* [INPUT DATA]
================================

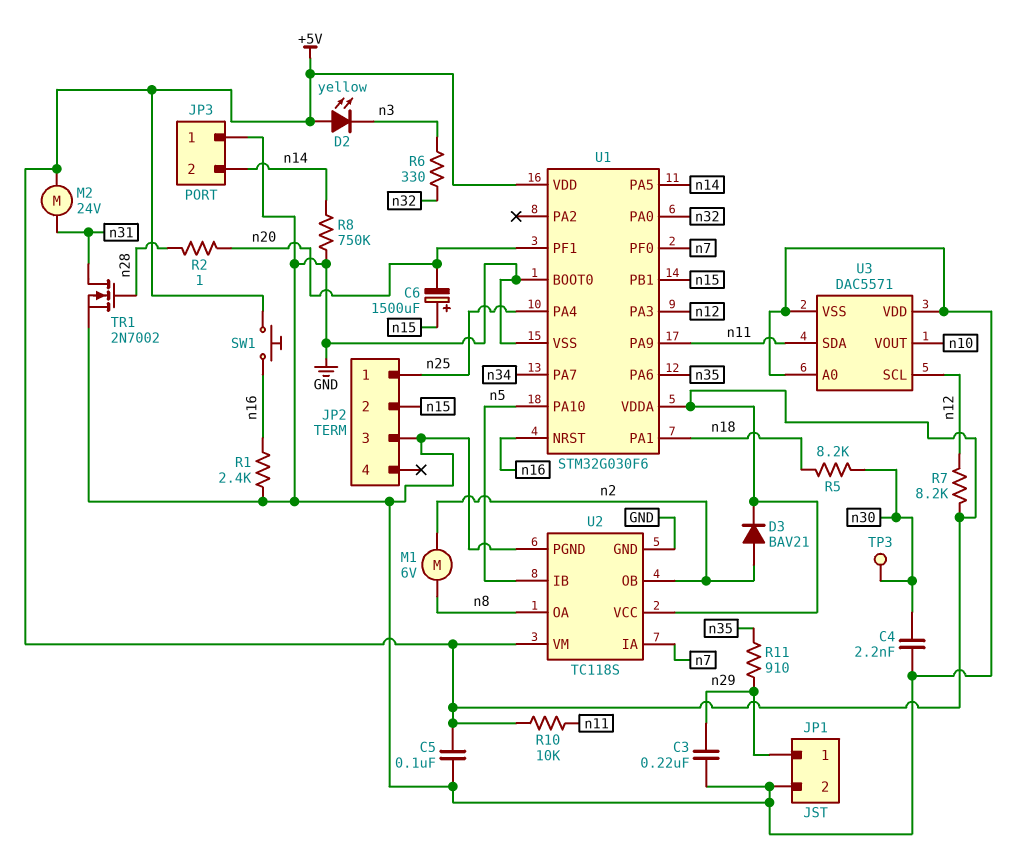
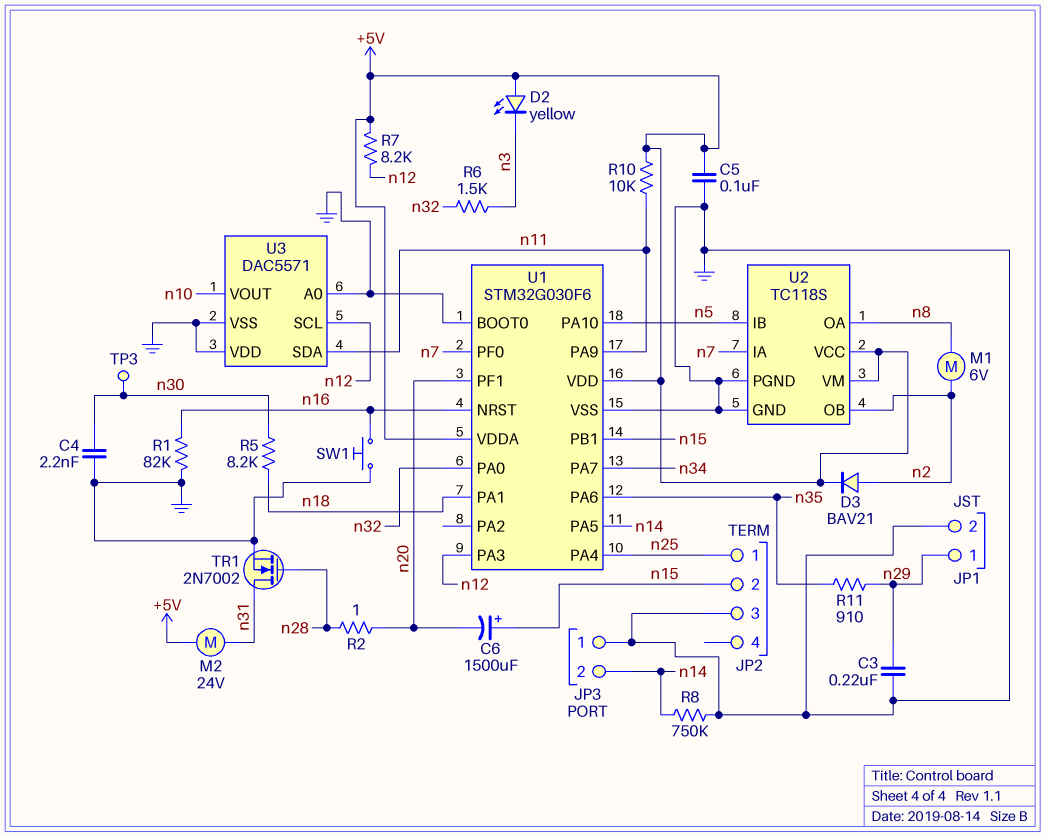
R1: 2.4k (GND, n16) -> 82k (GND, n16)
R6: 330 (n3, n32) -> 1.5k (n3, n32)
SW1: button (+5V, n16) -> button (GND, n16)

================================

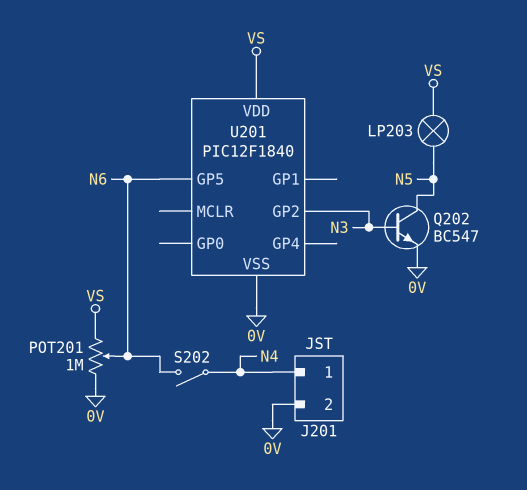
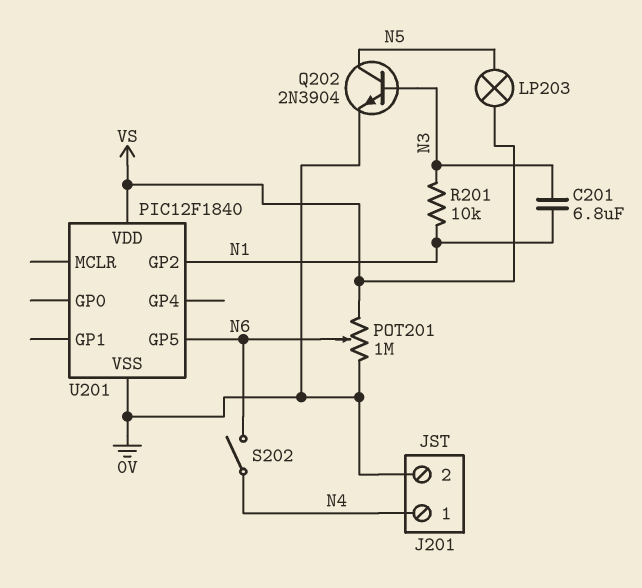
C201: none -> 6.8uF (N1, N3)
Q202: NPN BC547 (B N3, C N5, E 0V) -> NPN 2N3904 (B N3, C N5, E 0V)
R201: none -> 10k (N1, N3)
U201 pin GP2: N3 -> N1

================================

* [ABOUT THIS EXERCISE] Above are records; repeat only the lines starting at the line with "R1: 2.4k (GND, n16) -> 82k (GND, n16)" and ending at the line with "SW1: button (+5V, n16) -> button (GND, n16)", exactly as they appear, both included.

* [RESPONSE TO THE EXERCISE]
R1: 2.4k (GND, n16) -> 82k (GND, n16)
R6: 330 (n3, n32) -> 1.5k (n3, n32)
SW1: button (+5V, n16) -> button (GND, n16)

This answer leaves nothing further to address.